(Scene comparison data)
=-=-=

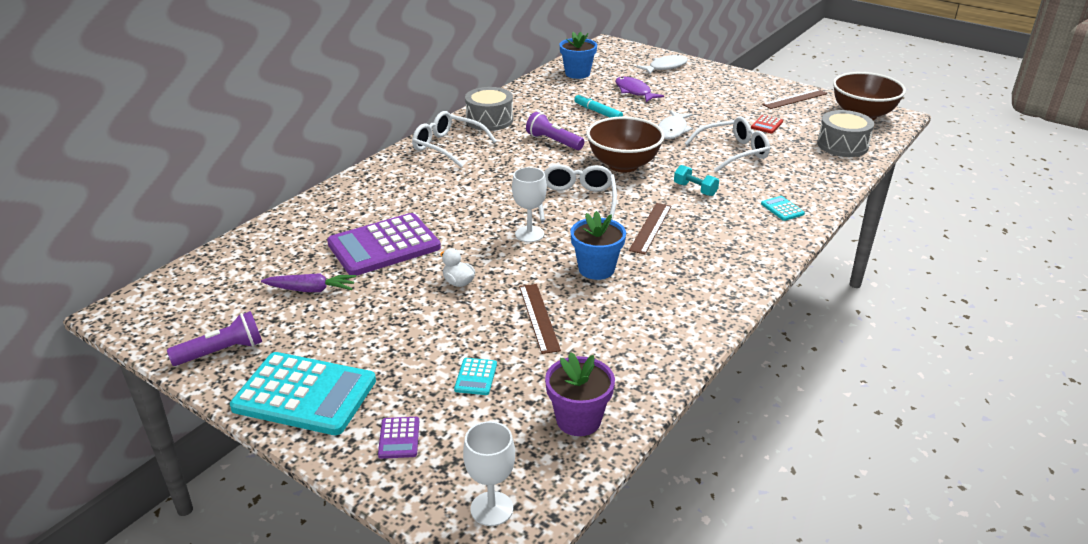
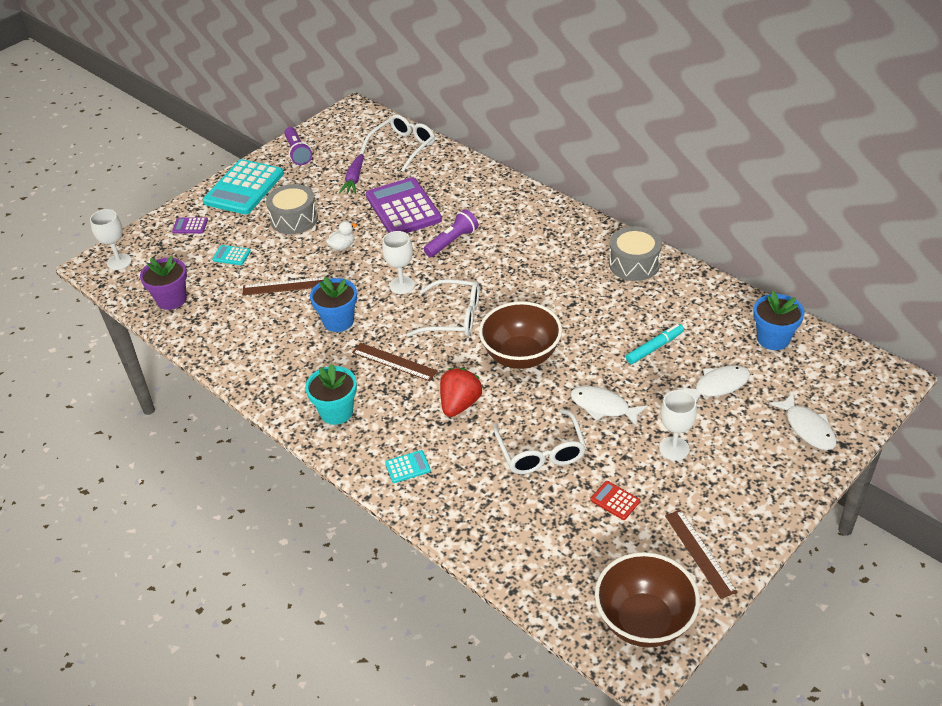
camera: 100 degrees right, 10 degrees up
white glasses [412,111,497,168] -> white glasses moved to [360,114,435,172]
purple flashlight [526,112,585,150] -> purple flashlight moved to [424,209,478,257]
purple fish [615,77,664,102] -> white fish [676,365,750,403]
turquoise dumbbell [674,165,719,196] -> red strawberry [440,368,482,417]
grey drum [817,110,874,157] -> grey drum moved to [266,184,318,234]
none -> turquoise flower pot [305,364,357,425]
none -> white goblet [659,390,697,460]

=-=-=

== AIM OF THE TASK ==
Each line in which the string "purple" is found must be copied from the data.

== SOLUTION FOR THIS PROBLEM ==
purple flashlight [526,112,585,150] -> purple flashlight moved to [424,209,478,257]
purple fish [615,77,664,102] -> white fish [676,365,750,403]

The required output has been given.